Dataset content:
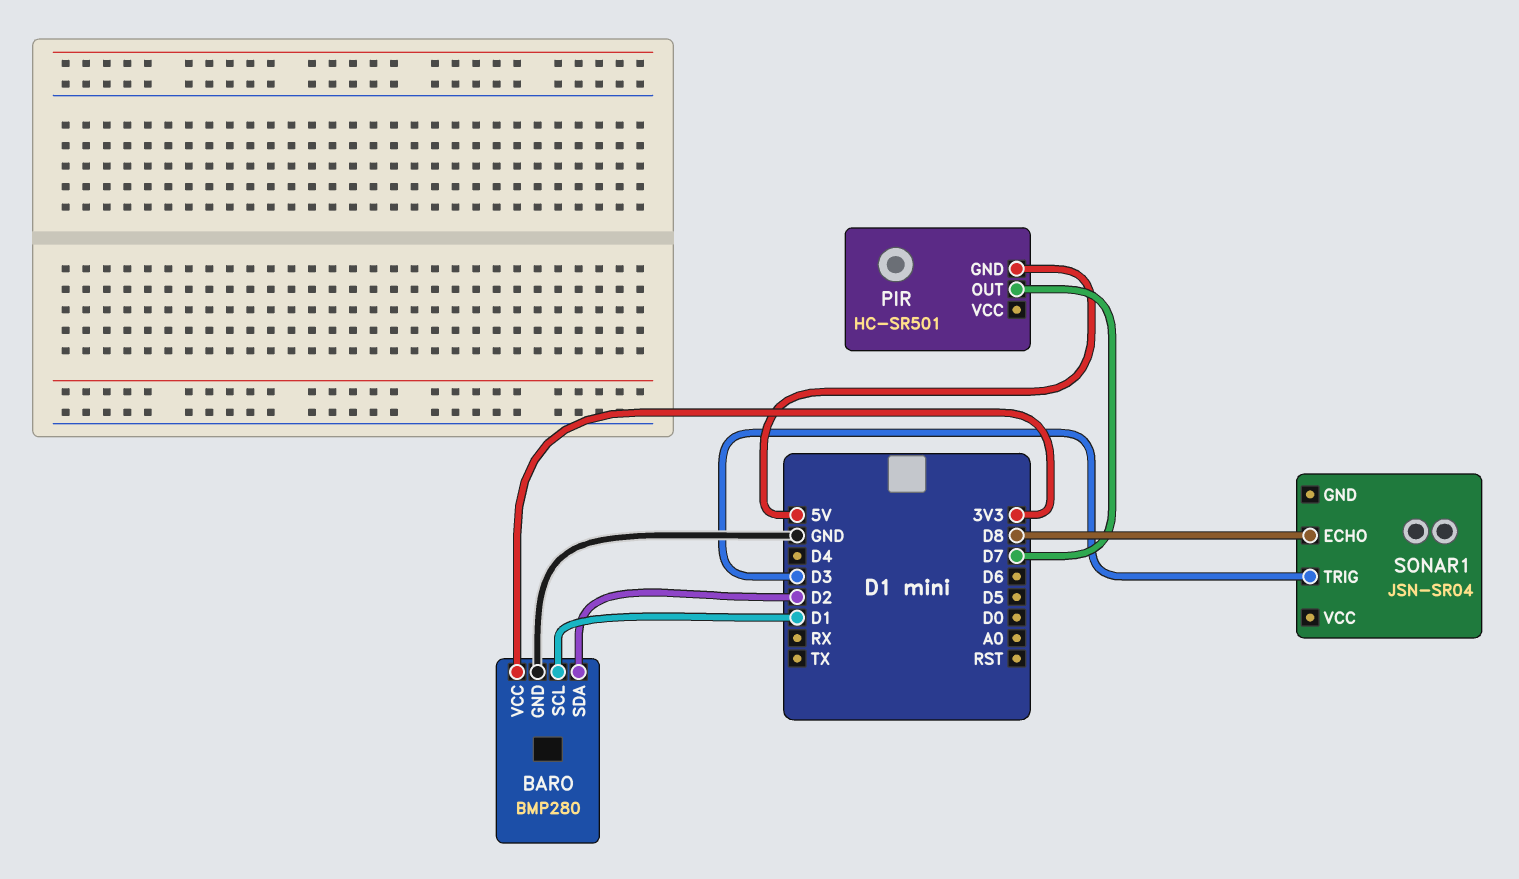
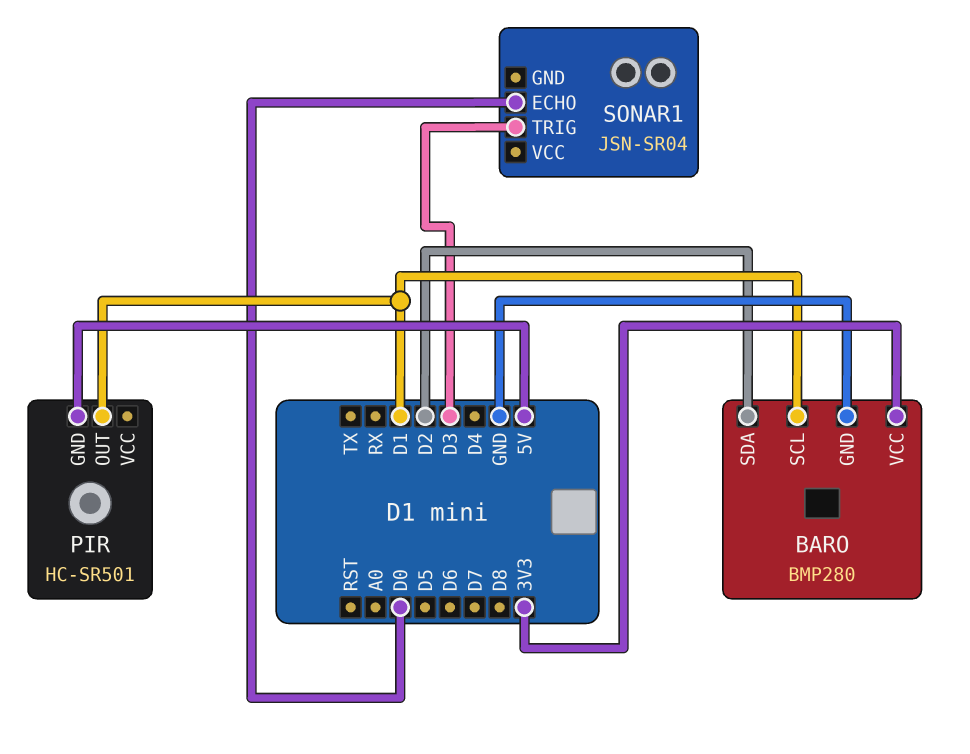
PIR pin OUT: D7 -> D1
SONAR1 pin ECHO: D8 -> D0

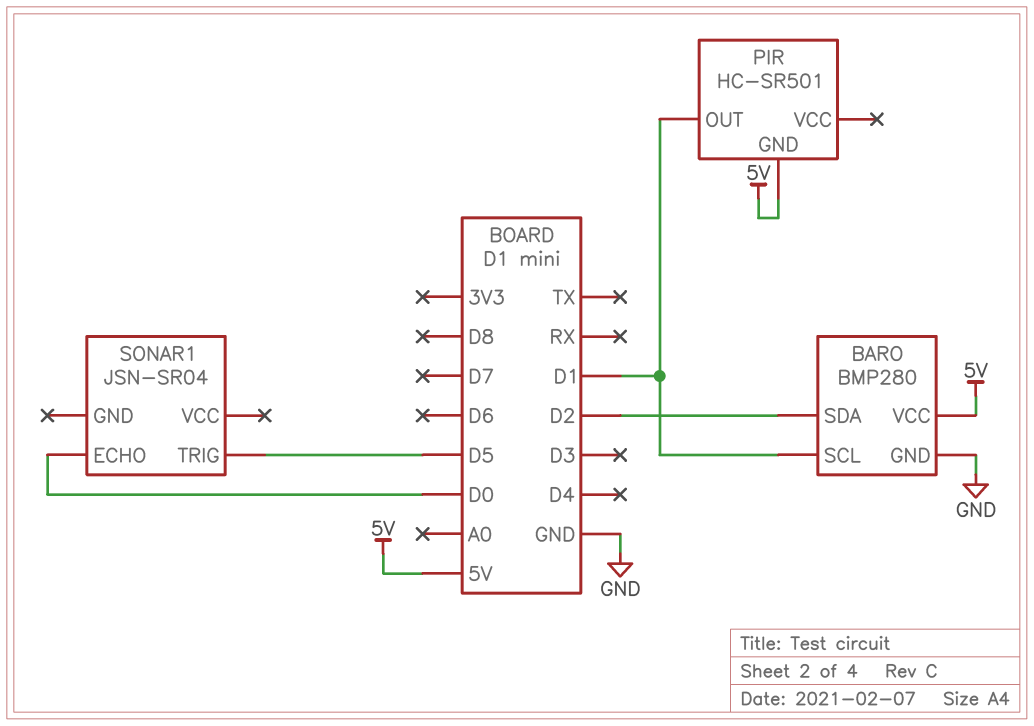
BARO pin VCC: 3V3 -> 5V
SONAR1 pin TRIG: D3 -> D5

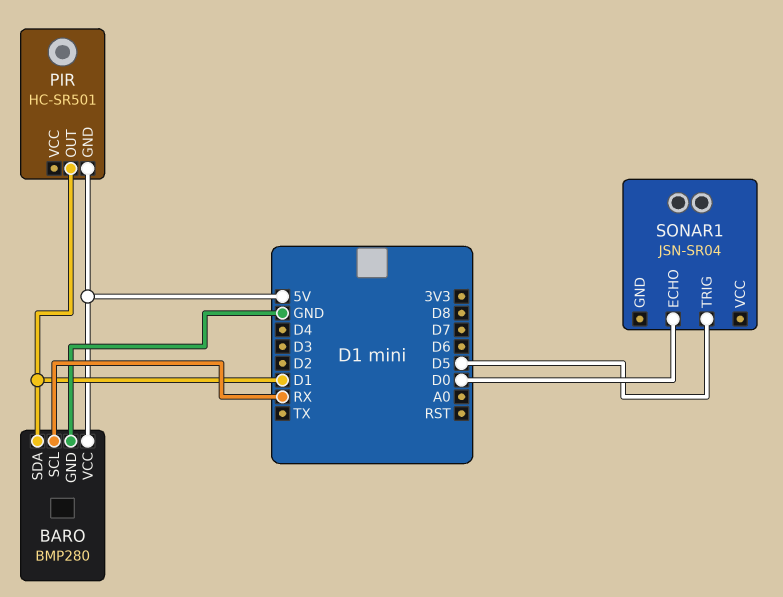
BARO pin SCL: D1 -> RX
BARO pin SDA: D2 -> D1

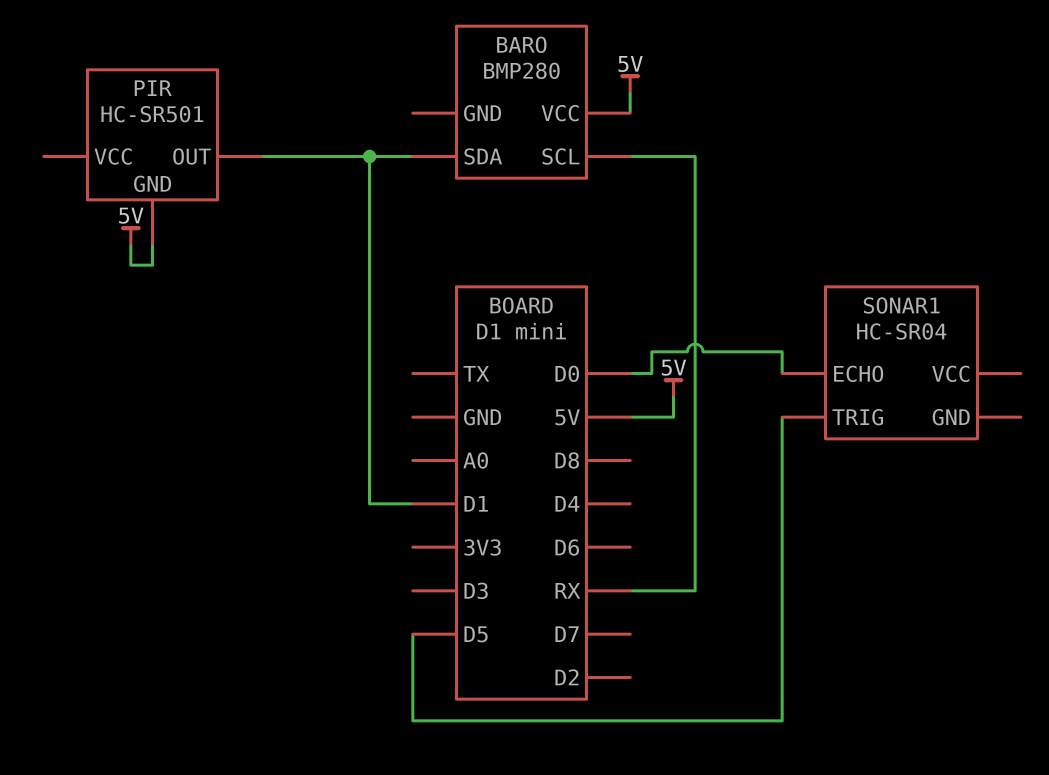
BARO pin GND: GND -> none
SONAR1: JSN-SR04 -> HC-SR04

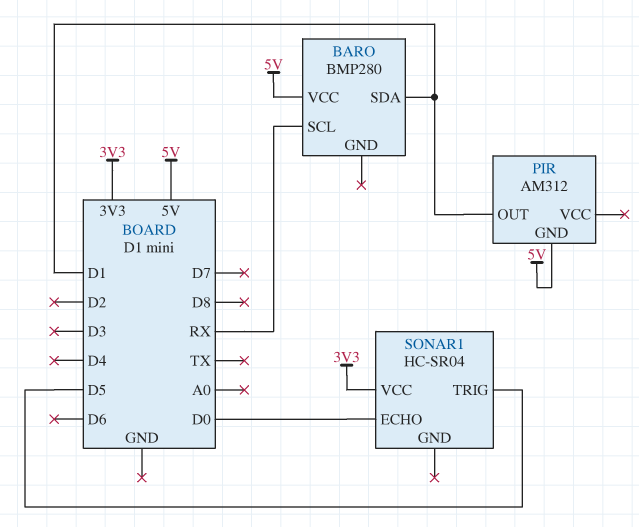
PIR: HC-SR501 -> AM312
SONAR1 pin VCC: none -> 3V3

What you will do:
Only those lines from the one containing "BARO pin SCL: D1 -> RX" to the end of the material above, retyped exactly and without pictures, belong in your reply.

Answer below:
BARO pin SCL: D1 -> RX
BARO pin SDA: D2 -> D1

BARO pin GND: GND -> none
SONAR1: JSN-SR04 -> HC-SR04

PIR: HC-SR501 -> AM312
SONAR1 pin VCC: none -> 3V3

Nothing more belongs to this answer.